Entries taken from a collection:
+--

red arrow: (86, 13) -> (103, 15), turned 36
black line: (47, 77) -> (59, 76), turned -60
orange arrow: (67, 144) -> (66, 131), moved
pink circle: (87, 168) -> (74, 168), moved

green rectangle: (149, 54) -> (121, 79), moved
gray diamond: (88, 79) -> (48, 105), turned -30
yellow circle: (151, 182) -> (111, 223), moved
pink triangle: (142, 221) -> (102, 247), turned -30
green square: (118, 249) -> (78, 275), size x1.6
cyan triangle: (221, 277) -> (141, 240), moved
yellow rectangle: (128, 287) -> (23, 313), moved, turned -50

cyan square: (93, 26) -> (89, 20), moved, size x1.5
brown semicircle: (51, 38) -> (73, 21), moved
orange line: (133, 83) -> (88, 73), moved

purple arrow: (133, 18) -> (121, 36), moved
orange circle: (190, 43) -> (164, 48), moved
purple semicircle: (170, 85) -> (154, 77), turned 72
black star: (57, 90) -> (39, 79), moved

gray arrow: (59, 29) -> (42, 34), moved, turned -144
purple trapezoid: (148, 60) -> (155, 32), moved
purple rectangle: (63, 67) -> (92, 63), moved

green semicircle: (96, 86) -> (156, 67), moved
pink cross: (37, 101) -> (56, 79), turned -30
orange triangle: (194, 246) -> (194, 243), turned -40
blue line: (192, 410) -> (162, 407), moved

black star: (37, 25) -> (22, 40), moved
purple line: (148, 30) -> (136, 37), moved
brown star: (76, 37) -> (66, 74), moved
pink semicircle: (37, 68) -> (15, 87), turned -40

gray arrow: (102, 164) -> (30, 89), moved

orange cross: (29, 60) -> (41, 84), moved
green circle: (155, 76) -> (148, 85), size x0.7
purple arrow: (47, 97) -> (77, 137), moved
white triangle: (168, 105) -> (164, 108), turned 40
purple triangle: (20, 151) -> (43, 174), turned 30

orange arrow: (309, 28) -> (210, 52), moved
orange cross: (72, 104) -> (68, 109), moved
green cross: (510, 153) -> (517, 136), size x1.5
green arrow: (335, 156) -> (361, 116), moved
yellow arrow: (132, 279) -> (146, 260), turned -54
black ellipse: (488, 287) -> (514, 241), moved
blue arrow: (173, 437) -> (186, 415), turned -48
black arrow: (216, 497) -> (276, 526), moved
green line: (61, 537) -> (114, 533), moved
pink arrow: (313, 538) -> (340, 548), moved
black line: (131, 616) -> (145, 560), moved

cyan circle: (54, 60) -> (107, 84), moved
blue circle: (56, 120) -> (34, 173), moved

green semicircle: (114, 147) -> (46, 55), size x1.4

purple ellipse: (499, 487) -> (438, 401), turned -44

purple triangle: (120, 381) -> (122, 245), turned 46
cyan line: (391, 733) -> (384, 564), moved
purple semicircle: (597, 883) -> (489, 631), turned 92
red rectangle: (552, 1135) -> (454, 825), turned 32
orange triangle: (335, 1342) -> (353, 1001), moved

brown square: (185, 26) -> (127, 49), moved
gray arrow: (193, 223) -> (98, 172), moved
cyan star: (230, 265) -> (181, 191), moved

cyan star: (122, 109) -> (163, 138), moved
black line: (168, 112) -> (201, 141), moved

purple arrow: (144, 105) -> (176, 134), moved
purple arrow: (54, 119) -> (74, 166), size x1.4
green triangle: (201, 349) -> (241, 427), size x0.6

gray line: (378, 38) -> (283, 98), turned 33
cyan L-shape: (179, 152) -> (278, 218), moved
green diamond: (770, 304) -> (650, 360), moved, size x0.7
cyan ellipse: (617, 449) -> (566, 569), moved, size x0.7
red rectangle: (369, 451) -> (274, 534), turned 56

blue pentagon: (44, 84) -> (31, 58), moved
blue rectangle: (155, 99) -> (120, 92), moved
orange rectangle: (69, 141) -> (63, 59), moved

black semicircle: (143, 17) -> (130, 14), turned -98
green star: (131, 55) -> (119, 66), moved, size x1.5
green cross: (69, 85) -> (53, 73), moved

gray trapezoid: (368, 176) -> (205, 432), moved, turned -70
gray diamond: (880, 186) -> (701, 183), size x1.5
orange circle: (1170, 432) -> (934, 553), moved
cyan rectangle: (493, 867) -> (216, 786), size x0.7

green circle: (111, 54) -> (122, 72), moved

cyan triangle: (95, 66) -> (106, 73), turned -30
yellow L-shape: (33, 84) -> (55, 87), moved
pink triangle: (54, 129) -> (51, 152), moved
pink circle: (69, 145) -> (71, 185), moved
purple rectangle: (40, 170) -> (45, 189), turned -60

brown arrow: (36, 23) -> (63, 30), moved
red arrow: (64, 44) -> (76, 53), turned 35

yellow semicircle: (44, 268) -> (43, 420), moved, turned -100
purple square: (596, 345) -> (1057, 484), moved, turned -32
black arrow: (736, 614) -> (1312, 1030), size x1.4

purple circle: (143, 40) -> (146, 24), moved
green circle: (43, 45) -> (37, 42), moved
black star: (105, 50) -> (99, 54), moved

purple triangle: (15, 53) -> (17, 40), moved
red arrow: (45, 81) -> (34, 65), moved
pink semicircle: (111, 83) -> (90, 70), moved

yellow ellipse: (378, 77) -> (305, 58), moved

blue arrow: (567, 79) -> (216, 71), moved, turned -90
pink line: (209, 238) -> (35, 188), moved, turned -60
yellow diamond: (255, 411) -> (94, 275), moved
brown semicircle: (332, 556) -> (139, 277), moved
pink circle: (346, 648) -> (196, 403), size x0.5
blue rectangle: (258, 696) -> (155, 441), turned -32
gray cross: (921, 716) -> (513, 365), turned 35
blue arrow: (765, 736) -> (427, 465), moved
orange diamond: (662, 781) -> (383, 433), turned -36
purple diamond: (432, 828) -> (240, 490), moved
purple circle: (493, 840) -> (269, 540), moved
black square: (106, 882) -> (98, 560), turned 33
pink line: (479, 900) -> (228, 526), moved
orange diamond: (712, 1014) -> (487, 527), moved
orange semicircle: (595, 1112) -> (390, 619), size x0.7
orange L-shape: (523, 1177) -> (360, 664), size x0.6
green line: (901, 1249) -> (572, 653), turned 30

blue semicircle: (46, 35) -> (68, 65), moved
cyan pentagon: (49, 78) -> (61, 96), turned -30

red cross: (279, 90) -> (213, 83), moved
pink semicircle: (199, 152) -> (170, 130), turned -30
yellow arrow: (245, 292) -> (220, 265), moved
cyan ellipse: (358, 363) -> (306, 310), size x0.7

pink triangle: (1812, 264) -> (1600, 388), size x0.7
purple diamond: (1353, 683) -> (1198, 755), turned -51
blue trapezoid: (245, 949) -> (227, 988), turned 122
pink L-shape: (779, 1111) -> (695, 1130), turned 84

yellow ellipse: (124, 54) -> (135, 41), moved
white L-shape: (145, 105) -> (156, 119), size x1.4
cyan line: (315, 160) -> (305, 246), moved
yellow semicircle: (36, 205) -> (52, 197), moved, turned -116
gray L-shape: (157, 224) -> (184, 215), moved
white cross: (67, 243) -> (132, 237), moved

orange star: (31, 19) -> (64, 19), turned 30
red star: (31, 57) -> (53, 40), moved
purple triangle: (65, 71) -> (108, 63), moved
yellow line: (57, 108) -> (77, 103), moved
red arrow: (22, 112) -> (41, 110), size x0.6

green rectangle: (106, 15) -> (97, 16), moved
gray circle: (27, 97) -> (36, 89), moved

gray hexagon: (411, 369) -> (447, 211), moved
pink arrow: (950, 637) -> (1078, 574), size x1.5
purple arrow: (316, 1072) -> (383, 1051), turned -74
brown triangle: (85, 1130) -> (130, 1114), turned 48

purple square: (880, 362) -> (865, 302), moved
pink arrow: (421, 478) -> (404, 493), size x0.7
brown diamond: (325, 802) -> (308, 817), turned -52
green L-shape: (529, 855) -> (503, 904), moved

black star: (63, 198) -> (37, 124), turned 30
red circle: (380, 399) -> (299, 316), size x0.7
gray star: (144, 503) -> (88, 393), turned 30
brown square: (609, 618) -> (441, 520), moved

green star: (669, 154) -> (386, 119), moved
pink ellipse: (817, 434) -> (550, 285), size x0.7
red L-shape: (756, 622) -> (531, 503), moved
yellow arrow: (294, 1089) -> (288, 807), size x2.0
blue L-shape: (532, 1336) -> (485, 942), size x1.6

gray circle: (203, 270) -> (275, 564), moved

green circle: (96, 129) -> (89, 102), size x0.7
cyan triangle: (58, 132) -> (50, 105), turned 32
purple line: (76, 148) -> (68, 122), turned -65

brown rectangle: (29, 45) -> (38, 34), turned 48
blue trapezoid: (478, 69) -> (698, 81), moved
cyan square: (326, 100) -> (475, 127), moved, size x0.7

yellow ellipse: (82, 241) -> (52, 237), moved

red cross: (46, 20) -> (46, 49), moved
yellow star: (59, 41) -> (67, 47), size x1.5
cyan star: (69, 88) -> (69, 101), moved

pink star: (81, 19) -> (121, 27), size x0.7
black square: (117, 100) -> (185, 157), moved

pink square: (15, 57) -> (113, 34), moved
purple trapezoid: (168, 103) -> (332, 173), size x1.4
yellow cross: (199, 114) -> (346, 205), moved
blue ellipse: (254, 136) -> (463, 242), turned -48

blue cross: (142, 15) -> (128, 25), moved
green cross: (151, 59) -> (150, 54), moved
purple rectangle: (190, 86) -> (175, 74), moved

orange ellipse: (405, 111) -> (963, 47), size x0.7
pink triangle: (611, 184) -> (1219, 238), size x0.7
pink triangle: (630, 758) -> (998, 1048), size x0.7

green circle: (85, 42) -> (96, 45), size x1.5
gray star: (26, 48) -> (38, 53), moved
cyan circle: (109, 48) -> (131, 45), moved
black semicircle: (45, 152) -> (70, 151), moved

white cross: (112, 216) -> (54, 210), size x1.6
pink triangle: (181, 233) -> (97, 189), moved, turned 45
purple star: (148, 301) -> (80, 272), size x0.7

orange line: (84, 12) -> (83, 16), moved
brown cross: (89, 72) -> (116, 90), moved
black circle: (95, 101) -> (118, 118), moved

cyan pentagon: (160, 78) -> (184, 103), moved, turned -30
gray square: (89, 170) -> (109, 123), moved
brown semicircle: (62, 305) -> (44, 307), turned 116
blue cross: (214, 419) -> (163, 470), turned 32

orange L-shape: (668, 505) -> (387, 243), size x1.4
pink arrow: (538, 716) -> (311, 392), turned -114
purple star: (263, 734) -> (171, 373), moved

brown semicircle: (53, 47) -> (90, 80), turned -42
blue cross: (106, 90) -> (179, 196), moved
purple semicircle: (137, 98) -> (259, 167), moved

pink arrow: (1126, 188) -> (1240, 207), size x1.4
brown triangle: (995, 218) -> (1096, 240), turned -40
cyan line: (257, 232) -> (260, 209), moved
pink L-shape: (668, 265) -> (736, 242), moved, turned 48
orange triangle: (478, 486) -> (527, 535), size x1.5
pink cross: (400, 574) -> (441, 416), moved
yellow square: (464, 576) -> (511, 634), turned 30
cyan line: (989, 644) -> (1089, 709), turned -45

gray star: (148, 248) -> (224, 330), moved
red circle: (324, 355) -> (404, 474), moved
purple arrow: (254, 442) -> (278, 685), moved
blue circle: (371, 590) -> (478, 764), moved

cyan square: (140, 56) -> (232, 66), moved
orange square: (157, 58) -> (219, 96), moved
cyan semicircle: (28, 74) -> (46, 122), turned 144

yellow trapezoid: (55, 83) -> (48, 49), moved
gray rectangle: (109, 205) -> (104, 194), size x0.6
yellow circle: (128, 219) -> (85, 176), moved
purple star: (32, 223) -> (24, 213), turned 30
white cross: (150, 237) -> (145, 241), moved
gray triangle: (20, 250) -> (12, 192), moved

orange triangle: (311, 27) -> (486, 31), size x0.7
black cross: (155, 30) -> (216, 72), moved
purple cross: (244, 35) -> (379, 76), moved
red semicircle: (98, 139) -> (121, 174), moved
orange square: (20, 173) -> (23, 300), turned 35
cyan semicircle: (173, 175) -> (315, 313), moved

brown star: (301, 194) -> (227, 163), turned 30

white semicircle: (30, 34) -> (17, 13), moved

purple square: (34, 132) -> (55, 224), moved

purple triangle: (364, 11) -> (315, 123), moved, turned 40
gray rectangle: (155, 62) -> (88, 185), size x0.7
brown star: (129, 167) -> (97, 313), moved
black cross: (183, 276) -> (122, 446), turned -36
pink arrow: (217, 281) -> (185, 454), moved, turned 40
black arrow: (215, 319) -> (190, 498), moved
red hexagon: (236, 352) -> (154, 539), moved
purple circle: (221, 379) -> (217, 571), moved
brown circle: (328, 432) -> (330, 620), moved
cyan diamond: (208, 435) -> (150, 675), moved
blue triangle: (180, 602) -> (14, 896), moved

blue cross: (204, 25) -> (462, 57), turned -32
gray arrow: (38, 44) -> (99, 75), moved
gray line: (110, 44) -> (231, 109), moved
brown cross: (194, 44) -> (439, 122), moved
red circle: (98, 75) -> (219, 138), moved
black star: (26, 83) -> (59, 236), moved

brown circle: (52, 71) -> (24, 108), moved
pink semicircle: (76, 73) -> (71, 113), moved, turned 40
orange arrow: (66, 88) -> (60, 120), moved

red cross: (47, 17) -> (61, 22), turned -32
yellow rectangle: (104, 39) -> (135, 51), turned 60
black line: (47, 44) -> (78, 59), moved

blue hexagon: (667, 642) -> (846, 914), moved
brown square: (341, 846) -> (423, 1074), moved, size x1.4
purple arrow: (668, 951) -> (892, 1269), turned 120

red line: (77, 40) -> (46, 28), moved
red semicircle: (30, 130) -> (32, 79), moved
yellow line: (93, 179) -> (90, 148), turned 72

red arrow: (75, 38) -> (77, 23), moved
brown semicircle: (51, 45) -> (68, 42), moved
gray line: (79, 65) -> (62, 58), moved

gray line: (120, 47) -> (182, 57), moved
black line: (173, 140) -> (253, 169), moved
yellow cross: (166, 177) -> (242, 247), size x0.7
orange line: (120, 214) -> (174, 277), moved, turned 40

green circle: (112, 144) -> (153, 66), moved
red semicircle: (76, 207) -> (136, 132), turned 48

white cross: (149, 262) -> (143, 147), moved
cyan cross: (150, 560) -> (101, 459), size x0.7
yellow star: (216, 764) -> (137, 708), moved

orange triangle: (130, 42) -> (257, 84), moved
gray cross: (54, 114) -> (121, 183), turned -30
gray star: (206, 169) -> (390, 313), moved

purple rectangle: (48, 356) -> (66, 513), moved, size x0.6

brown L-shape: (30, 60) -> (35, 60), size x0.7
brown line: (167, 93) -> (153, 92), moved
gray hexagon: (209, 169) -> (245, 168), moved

+--

* Description of the task
Set down again, word for word, the stretch of records from the line with "gray circle: (27, 97) -> (36, 89), moved" to the line with "orange ellipse: (405, 111)", both of those lines included.

* Written response
gray circle: (27, 97) -> (36, 89), moved

gray hexagon: (411, 369) -> (447, 211), moved
pink arrow: (950, 637) -> (1078, 574), size x1.5
purple arrow: (316, 1072) -> (383, 1051), turned -74
brown triangle: (85, 1130) -> (130, 1114), turned 48

purple square: (880, 362) -> (865, 302), moved
pink arrow: (421, 478) -> (404, 493), size x0.7
brown diamond: (325, 802) -> (308, 817), turned -52
green L-shape: (529, 855) -> (503, 904), moved

black star: (63, 198) -> (37, 124), turned 30
red circle: (380, 399) -> (299, 316), size x0.7
gray star: (144, 503) -> (88, 393), turned 30
brown square: (609, 618) -> (441, 520), moved

green star: (669, 154) -> (386, 119), moved
pink ellipse: (817, 434) -> (550, 285), size x0.7
red L-shape: (756, 622) -> (531, 503), moved
yellow arrow: (294, 1089) -> (288, 807), size x2.0
blue L-shape: (532, 1336) -> (485, 942), size x1.6

gray circle: (203, 270) -> (275, 564), moved

green circle: (96, 129) -> (89, 102), size x0.7
cyan triangle: (58, 132) -> (50, 105), turned 32
purple line: (76, 148) -> (68, 122), turned -65

brown rectangle: (29, 45) -> (38, 34), turned 48
blue trapezoid: (478, 69) -> (698, 81), moved
cyan square: (326, 100) -> (475, 127), moved, size x0.7

yellow ellipse: (82, 241) -> (52, 237), moved

red cross: (46, 20) -> (46, 49), moved
yellow star: (59, 41) -> (67, 47), size x1.5
cyan star: (69, 88) -> (69, 101), moved

pink star: (81, 19) -> (121, 27), size x0.7
black square: (117, 100) -> (185, 157), moved

pink square: (15, 57) -> (113, 34), moved
purple trapezoid: (168, 103) -> (332, 173), size x1.4
yellow cross: (199, 114) -> (346, 205), moved
blue ellipse: (254, 136) -> (463, 242), turned -48

blue cross: (142, 15) -> (128, 25), moved
green cross: (151, 59) -> (150, 54), moved
purple rectangle: (190, 86) -> (175, 74), moved

orange ellipse: (405, 111) -> (963, 47), size x0.7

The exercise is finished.